Content starts

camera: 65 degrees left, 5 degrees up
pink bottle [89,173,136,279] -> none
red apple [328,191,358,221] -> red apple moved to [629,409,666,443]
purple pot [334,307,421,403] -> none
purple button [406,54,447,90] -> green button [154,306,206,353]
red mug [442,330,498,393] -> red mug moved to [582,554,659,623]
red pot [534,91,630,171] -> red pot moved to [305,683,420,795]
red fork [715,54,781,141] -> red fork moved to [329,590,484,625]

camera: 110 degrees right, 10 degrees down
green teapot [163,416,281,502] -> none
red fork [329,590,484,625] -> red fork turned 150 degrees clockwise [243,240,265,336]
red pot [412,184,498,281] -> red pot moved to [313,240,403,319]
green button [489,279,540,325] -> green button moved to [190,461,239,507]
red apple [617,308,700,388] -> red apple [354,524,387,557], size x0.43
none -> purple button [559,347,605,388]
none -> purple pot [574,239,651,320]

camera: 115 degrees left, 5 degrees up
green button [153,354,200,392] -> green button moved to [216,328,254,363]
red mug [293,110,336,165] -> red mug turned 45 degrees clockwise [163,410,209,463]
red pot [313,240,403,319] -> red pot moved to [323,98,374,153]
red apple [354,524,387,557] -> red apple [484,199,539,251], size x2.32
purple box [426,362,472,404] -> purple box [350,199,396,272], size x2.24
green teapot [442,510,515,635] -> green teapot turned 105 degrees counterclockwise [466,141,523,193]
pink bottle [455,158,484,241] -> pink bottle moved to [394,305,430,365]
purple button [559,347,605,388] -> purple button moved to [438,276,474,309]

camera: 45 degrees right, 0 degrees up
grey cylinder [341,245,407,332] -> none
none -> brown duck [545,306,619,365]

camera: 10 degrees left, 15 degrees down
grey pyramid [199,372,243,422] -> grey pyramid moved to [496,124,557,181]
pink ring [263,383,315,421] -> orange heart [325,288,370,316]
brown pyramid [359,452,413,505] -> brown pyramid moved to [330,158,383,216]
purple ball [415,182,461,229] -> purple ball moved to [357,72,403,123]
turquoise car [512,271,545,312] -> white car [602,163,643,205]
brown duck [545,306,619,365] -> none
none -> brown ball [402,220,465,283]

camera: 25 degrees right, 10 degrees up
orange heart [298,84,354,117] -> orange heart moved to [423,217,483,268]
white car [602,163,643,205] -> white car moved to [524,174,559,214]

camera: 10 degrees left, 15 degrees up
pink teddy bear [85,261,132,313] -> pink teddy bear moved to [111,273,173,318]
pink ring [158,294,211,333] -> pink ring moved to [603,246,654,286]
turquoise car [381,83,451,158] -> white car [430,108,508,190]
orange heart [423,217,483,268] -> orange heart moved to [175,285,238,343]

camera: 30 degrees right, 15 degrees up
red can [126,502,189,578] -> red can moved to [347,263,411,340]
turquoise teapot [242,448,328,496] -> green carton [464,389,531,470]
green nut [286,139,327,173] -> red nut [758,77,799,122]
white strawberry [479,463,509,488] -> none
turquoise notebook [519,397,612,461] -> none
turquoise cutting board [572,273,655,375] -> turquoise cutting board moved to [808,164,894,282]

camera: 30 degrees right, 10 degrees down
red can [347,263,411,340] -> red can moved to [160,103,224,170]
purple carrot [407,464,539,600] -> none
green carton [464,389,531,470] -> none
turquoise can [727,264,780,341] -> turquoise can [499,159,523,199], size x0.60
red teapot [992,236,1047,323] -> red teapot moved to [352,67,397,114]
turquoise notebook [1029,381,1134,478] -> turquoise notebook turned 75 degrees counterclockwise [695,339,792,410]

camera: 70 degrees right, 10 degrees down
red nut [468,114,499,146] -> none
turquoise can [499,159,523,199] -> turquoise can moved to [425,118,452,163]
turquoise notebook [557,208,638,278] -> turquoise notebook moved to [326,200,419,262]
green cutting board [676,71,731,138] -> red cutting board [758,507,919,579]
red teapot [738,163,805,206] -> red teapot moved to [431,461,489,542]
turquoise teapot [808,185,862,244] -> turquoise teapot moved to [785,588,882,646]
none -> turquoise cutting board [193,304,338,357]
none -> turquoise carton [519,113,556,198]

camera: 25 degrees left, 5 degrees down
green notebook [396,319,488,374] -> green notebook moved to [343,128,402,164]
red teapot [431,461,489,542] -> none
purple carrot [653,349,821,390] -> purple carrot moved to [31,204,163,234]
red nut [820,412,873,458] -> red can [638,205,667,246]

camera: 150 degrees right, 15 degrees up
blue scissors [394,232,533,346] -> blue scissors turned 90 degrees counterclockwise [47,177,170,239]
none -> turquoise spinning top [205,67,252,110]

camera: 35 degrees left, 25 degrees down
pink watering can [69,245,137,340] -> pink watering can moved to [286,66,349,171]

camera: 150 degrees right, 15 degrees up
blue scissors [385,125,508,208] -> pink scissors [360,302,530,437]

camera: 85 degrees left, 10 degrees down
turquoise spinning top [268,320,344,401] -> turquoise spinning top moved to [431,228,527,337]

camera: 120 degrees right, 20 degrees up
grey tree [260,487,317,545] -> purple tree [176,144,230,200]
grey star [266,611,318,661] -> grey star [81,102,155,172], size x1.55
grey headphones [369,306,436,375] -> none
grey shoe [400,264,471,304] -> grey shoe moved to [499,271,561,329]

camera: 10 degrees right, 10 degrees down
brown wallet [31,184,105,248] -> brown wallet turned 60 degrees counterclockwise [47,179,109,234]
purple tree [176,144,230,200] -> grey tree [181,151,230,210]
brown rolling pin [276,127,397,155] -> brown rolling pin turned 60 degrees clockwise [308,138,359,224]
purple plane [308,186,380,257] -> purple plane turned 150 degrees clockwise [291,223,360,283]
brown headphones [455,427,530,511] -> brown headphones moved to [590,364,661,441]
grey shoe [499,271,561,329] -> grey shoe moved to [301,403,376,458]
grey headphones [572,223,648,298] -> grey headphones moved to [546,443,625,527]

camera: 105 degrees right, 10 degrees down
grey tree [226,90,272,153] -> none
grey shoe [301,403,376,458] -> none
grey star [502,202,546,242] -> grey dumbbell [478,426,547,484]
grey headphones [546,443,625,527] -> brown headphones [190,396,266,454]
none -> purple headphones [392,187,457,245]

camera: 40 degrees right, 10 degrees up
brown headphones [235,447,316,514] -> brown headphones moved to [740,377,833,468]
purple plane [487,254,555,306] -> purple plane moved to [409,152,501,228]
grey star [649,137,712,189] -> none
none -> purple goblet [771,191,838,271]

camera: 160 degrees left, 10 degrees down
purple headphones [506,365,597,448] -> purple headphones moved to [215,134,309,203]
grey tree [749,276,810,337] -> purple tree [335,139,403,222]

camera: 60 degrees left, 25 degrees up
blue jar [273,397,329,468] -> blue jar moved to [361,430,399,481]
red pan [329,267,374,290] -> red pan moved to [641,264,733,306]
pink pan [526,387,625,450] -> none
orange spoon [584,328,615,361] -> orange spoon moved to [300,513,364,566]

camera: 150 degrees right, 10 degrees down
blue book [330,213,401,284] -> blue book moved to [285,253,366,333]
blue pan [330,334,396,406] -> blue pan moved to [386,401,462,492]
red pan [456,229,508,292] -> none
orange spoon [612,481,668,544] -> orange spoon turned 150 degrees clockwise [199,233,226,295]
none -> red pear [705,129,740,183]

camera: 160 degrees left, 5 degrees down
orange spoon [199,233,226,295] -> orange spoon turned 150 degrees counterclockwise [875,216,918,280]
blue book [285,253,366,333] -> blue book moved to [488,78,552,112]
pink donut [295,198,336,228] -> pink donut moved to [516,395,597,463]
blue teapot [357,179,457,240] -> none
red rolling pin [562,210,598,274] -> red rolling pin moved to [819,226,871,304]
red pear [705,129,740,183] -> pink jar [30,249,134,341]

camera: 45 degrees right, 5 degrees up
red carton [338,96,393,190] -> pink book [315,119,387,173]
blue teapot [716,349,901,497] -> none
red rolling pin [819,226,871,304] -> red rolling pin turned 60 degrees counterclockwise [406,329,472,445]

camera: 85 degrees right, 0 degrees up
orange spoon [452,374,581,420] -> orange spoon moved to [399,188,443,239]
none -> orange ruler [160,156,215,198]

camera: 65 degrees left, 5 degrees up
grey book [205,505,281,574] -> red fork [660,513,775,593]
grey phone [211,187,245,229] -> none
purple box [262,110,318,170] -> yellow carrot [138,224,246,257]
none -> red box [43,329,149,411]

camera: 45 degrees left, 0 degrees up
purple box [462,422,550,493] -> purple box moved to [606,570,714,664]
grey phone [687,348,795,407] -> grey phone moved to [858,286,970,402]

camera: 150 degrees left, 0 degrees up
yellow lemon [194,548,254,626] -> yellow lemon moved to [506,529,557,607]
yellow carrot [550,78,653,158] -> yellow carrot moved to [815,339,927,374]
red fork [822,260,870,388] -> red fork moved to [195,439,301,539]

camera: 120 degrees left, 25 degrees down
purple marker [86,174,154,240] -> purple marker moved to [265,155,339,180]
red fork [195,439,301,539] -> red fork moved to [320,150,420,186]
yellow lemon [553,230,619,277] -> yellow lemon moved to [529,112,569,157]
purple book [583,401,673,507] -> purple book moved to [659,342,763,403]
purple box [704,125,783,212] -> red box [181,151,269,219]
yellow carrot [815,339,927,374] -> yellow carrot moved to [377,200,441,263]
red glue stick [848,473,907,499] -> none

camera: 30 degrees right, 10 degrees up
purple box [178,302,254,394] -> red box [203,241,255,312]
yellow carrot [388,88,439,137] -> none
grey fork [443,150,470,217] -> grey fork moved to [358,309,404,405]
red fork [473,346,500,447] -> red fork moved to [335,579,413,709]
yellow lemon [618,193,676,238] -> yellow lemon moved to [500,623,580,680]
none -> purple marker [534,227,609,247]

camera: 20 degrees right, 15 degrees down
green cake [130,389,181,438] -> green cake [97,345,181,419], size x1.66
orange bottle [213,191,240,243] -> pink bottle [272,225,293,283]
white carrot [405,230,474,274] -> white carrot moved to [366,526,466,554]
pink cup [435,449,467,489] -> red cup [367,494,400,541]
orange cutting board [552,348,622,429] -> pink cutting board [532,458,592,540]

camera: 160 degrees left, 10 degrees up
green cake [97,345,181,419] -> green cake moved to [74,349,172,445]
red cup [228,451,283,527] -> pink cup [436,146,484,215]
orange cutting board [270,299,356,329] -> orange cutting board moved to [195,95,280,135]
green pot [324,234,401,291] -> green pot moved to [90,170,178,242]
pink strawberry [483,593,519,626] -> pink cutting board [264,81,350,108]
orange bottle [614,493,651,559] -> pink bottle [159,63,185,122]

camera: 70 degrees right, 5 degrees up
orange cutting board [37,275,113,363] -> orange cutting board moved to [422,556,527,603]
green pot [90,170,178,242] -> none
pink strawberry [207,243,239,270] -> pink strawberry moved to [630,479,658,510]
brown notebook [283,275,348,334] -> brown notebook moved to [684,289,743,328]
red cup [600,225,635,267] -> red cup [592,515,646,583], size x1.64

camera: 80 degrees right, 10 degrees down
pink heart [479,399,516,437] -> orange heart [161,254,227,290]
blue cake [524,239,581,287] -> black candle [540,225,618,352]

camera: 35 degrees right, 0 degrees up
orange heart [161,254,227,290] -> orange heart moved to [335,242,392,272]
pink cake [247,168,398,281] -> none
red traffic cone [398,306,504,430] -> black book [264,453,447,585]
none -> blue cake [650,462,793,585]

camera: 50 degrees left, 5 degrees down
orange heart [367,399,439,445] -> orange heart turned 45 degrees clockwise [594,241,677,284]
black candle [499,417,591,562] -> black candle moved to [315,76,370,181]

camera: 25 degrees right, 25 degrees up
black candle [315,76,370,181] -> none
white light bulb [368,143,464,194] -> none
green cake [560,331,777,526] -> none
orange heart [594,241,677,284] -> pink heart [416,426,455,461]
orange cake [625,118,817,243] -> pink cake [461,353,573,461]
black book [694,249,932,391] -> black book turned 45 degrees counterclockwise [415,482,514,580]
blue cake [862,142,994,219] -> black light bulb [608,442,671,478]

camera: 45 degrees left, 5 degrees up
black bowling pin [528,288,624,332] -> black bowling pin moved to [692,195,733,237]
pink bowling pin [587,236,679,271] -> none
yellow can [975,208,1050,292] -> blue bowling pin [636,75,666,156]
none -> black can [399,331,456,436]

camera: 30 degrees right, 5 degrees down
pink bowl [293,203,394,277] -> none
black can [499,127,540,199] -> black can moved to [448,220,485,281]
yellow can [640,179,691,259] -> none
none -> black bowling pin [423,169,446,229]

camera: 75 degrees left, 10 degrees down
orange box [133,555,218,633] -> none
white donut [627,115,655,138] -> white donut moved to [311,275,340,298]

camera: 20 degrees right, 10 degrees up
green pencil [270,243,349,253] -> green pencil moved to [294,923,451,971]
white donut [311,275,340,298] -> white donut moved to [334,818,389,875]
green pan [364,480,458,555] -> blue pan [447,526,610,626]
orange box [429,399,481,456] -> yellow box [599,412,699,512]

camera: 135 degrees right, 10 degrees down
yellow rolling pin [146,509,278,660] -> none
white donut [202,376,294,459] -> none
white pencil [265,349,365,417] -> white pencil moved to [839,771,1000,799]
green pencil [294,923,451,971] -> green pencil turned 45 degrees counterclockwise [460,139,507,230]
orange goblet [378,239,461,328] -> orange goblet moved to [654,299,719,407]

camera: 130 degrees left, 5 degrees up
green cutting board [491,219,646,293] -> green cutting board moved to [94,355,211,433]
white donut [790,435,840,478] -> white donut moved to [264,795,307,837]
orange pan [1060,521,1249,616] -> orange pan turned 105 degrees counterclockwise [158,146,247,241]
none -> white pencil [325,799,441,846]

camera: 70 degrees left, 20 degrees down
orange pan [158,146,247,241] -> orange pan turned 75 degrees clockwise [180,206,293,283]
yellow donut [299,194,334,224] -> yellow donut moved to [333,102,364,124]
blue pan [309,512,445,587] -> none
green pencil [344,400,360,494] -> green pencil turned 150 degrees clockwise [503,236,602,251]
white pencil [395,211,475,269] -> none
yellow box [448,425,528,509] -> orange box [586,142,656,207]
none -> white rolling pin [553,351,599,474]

Content ends

§ **Your objective**
Could you count how many lines in the records contain the word "pencil"? Only the number is needed.

§ **Written solution**
6